--- START ---

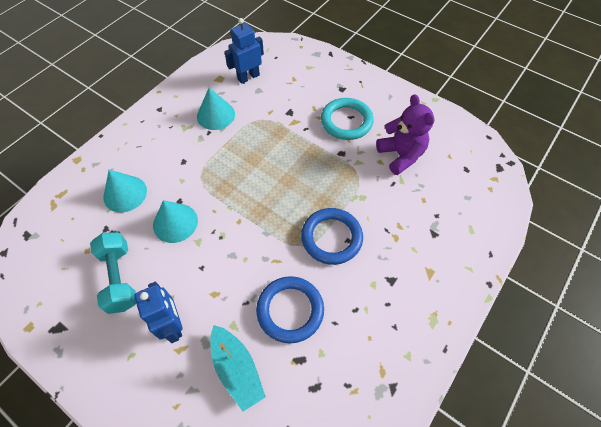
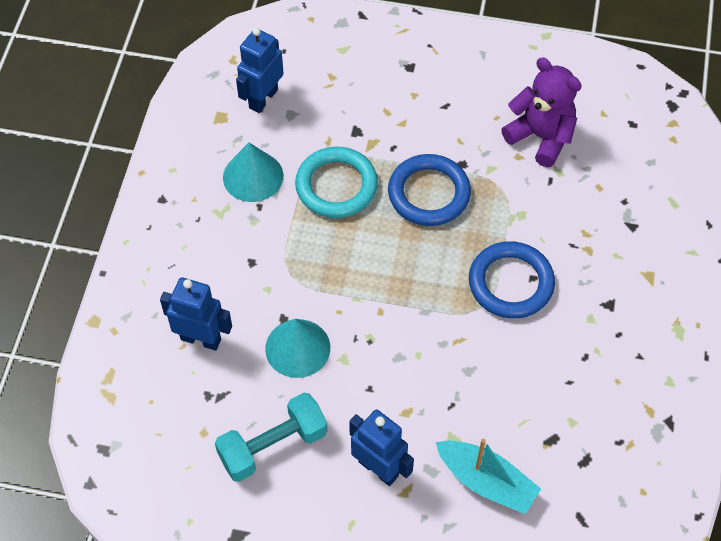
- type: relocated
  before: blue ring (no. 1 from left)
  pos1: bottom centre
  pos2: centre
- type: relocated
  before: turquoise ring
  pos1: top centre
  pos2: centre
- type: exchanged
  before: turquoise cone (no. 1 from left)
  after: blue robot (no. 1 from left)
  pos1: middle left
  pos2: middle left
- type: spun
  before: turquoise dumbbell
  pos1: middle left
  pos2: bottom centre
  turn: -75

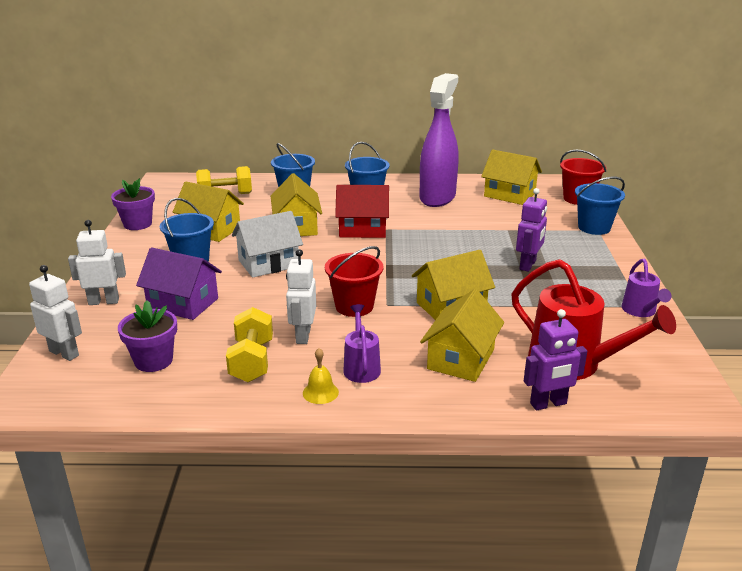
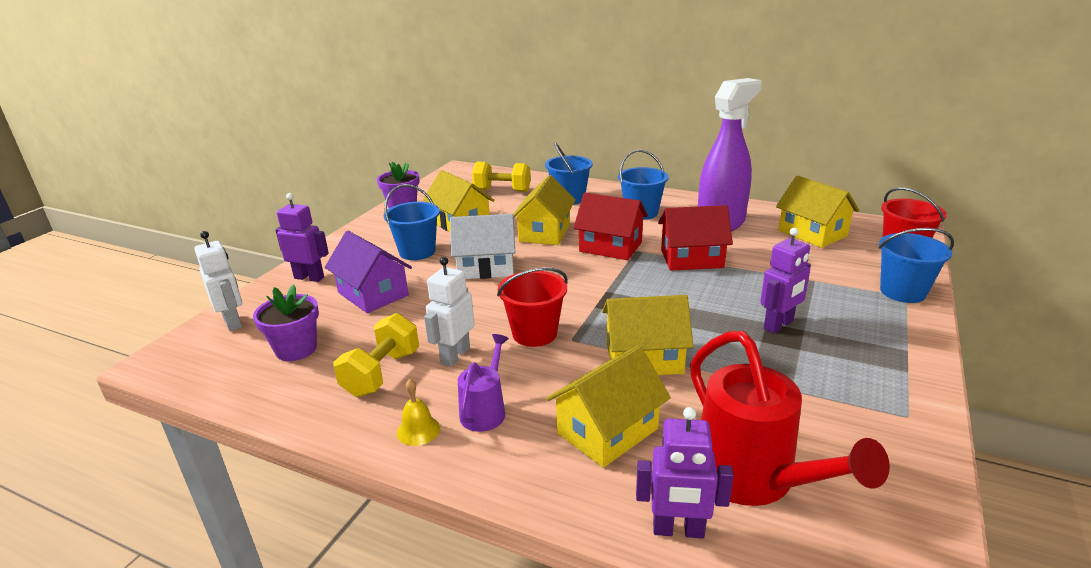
- type: missing
  before: purple watering can (no. 2 from left)
  pos1: middle right
- type: appeared
  after: red house (no. 2 from left)
  pos2: centre
- type: colour
  before: white robot (no. 2 from left)
  after: purple robot (no. 1 from left)
  pos1: middle left
  pos2: middle left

--- END ---

EXERCISE: Output every line of the records exactly, excluding all pictures.

RESPONSE TO THIS TASK:
- type: relocated
  before: blue ring (no. 1 from left)
  pos1: bottom centre
  pos2: centre
- type: relocated
  before: turquoise ring
  pos1: top centre
  pos2: centre
- type: exchanged
  before: turquoise cone (no. 1 from left)
  after: blue robot (no. 1 from left)
  pos1: middle left
  pos2: middle left
- type: spun
  before: turquoise dumbbell
  pos1: middle left
  pos2: bottom centre
  turn: -75

- type: missing
  before: purple watering can (no. 2 from left)
  pos1: middle right
- type: appeared
  after: red house (no. 2 from left)
  pos2: centre
- type: colour
  before: white robot (no. 2 from left)
  after: purple robot (no. 1 from left)
  pos1: middle left
  pos2: middle left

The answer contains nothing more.